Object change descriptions
--
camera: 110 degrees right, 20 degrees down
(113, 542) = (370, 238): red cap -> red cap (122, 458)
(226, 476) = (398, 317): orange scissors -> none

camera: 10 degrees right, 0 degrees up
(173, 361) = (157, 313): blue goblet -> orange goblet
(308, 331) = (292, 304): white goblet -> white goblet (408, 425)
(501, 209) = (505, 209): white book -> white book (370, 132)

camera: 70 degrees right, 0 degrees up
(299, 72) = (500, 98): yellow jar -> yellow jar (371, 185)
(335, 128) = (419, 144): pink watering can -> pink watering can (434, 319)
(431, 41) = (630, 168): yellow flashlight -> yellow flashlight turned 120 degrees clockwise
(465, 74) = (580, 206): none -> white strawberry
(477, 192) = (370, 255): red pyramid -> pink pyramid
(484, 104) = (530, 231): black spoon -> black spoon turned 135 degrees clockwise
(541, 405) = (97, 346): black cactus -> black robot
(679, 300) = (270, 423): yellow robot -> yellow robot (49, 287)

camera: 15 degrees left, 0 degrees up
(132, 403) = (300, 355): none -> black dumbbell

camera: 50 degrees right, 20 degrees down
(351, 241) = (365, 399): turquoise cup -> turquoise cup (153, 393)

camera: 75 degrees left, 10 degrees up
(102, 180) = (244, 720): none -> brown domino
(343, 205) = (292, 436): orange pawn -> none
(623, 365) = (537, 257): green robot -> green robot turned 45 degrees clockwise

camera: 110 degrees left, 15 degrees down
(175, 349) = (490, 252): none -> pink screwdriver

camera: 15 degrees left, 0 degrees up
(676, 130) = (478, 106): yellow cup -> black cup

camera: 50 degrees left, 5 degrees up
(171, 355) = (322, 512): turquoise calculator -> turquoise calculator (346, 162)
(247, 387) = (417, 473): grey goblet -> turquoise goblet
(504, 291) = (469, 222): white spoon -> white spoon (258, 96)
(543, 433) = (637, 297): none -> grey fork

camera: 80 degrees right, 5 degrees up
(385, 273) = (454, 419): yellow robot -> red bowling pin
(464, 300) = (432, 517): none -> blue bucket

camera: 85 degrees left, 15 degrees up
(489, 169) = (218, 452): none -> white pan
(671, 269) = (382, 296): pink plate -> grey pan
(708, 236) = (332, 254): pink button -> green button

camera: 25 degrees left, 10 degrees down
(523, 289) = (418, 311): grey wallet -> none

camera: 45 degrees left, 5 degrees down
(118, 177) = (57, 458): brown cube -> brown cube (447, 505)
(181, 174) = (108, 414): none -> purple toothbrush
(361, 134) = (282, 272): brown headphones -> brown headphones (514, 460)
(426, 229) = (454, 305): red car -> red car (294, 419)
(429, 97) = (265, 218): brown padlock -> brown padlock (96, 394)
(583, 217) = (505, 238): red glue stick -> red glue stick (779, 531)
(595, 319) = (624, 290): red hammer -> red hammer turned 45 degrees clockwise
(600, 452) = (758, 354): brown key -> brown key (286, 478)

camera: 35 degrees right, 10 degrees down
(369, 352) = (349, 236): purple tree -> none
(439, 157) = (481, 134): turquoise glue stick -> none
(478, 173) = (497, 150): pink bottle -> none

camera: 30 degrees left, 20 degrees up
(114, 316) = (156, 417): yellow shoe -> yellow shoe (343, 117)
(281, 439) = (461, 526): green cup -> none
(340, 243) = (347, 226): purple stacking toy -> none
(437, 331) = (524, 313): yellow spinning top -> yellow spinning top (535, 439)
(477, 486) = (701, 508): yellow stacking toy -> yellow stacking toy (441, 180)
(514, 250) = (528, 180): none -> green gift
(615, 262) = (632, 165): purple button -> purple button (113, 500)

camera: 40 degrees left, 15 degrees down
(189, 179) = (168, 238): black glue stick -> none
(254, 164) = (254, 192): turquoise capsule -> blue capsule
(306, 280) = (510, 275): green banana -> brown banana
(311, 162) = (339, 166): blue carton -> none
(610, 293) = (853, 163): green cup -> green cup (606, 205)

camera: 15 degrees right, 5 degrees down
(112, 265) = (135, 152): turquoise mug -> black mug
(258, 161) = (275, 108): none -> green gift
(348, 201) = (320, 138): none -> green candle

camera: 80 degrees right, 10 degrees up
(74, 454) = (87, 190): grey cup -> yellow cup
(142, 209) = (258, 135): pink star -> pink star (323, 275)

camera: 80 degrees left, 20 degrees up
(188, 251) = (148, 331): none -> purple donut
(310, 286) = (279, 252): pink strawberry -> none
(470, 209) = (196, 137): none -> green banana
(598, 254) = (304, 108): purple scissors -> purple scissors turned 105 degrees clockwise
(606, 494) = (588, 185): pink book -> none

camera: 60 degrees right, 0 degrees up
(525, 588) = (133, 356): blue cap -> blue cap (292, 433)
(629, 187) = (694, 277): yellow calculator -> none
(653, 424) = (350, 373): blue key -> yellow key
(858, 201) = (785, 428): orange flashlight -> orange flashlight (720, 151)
--
### What to do
Write the complete data out, exactly as above.

### Response box
camera: 110 degrees right, 20 degrees down
(113, 542) = (370, 238): red cap -> red cap (122, 458)
(226, 476) = (398, 317): orange scissors -> none

camera: 10 degrees right, 0 degrees up
(173, 361) = (157, 313): blue goblet -> orange goblet
(308, 331) = (292, 304): white goblet -> white goblet (408, 425)
(501, 209) = (505, 209): white book -> white book (370, 132)

camera: 70 degrees right, 0 degrees up
(299, 72) = (500, 98): yellow jar -> yellow jar (371, 185)
(335, 128) = (419, 144): pink watering can -> pink watering can (434, 319)
(431, 41) = (630, 168): yellow flashlight -> yellow flashlight turned 120 degrees clockwise
(465, 74) = (580, 206): none -> white strawberry
(477, 192) = (370, 255): red pyramid -> pink pyramid
(484, 104) = (530, 231): black spoon -> black spoon turned 135 degrees clockwise
(541, 405) = (97, 346): black cactus -> black robot
(679, 300) = (270, 423): yellow robot -> yellow robot (49, 287)

camera: 15 degrees left, 0 degrees up
(132, 403) = (300, 355): none -> black dumbbell

camera: 50 degrees right, 20 degrees down
(351, 241) = (365, 399): turquoise cup -> turquoise cup (153, 393)

camera: 75 degrees left, 10 degrees up
(102, 180) = (244, 720): none -> brown domino
(343, 205) = (292, 436): orange pawn -> none
(623, 365) = (537, 257): green robot -> green robot turned 45 degrees clockwise

camera: 110 degrees left, 15 degrees down
(175, 349) = (490, 252): none -> pink screwdriver

camera: 15 degrees left, 0 degrees up
(676, 130) = (478, 106): yellow cup -> black cup

camera: 50 degrees left, 5 degrees up
(171, 355) = (322, 512): turquoise calculator -> turquoise calculator (346, 162)
(247, 387) = (417, 473): grey goblet -> turquoise goblet
(504, 291) = (469, 222): white spoon -> white spoon (258, 96)
(543, 433) = (637, 297): none -> grey fork

camera: 80 degrees right, 5 degrees up
(385, 273) = (454, 419): yellow robot -> red bowling pin
(464, 300) = (432, 517): none -> blue bucket

camera: 85 degrees left, 15 degrees up
(489, 169) = (218, 452): none -> white pan
(671, 269) = (382, 296): pink plate -> grey pan
(708, 236) = (332, 254): pink button -> green button

camera: 25 degrees left, 10 degrees down
(523, 289) = (418, 311): grey wallet -> none

camera: 45 degrees left, 5 degrees down
(118, 177) = (57, 458): brown cube -> brown cube (447, 505)
(181, 174) = (108, 414): none -> purple toothbrush
(361, 134) = (282, 272): brown headphones -> brown headphones (514, 460)
(426, 229) = (454, 305): red car -> red car (294, 419)
(429, 97) = (265, 218): brown padlock -> brown padlock (96, 394)
(583, 217) = (505, 238): red glue stick -> red glue stick (779, 531)
(595, 319) = (624, 290): red hammer -> red hammer turned 45 degrees clockwise
(600, 452) = (758, 354): brown key -> brown key (286, 478)

camera: 35 degrees right, 10 degrees down
(369, 352) = (349, 236): purple tree -> none
(439, 157) = (481, 134): turquoise glue stick -> none
(478, 173) = (497, 150): pink bottle -> none

camera: 30 degrees left, 20 degrees up
(114, 316) = (156, 417): yellow shoe -> yellow shoe (343, 117)
(281, 439) = (461, 526): green cup -> none
(340, 243) = (347, 226): purple stacking toy -> none
(437, 331) = (524, 313): yellow spinning top -> yellow spinning top (535, 439)
(477, 486) = (701, 508): yellow stacking toy -> yellow stacking toy (441, 180)
(514, 250) = (528, 180): none -> green gift
(615, 262) = (632, 165): purple button -> purple button (113, 500)

camera: 40 degrees left, 15 degrees down
(189, 179) = (168, 238): black glue stick -> none
(254, 164) = (254, 192): turquoise capsule -> blue capsule
(306, 280) = (510, 275): green banana -> brown banana
(311, 162) = (339, 166): blue carton -> none
(610, 293) = (853, 163): green cup -> green cup (606, 205)

camera: 15 degrees right, 5 degrees down
(112, 265) = (135, 152): turquoise mug -> black mug
(258, 161) = (275, 108): none -> green gift
(348, 201) = (320, 138): none -> green candle

camera: 80 degrees right, 10 degrees up
(74, 454) = (87, 190): grey cup -> yellow cup
(142, 209) = (258, 135): pink star -> pink star (323, 275)

camera: 80 degrees left, 20 degrees up
(188, 251) = (148, 331): none -> purple donut
(310, 286) = (279, 252): pink strawberry -> none
(470, 209) = (196, 137): none -> green banana
(598, 254) = (304, 108): purple scissors -> purple scissors turned 105 degrees clockwise
(606, 494) = (588, 185): pink book -> none

camera: 60 degrees right, 0 degrees up
(525, 588) = (133, 356): blue cap -> blue cap (292, 433)
(629, 187) = (694, 277): yellow calculator -> none
(653, 424) = (350, 373): blue key -> yellow key
(858, 201) = (785, 428): orange flashlight -> orange flashlight (720, 151)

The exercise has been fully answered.